◆ **REQUIRED ACTION**: Among the records that follow, find the line with "blue cross: (185, 133)" and the line with "black triangle: (605, 252)". Set down those lines and all lines between them exactly, without adding anything.
DATASET CONTENT section start
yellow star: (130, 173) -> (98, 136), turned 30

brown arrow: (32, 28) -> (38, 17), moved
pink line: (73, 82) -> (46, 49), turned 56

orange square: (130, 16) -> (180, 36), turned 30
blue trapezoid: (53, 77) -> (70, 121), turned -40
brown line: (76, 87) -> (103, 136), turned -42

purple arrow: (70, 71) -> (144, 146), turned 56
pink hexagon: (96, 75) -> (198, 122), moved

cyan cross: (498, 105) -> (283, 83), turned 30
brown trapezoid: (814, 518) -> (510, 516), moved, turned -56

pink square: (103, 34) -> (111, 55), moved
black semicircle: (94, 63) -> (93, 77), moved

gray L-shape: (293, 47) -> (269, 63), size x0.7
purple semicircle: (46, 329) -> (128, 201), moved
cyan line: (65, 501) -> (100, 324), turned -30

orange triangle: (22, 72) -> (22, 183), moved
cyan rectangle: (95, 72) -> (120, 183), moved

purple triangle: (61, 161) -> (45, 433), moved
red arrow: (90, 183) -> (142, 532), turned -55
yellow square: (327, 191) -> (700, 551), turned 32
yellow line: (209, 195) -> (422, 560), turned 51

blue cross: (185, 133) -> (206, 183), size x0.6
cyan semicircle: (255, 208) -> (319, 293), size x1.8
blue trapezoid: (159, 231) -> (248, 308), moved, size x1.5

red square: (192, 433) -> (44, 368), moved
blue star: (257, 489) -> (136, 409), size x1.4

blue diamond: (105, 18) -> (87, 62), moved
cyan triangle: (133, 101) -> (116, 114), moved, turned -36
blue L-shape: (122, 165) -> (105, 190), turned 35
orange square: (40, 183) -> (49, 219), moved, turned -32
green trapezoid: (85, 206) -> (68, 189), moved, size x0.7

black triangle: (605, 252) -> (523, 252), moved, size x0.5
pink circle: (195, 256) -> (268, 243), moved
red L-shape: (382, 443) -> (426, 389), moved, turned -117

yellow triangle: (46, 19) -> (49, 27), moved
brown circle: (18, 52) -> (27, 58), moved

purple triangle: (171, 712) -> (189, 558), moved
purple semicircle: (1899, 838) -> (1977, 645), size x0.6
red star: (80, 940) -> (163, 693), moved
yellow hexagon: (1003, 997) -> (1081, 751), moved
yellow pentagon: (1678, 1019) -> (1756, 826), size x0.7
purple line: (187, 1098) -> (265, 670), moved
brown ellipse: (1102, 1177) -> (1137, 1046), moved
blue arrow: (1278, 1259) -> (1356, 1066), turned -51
DATASET CONTENT section end
◆ **YOUR RESPONSE**:
blue cross: (185, 133) -> (206, 183), size x0.6
cyan semicircle: (255, 208) -> (319, 293), size x1.8
blue trapezoid: (159, 231) -> (248, 308), moved, size x1.5

red square: (192, 433) -> (44, 368), moved
blue star: (257, 489) -> (136, 409), size x1.4

blue diamond: (105, 18) -> (87, 62), moved
cyan triangle: (133, 101) -> (116, 114), moved, turned -36
blue L-shape: (122, 165) -> (105, 190), turned 35
orange square: (40, 183) -> (49, 219), moved, turned -32
green trapezoid: (85, 206) -> (68, 189), moved, size x0.7

black triangle: (605, 252) -> (523, 252), moved, size x0.5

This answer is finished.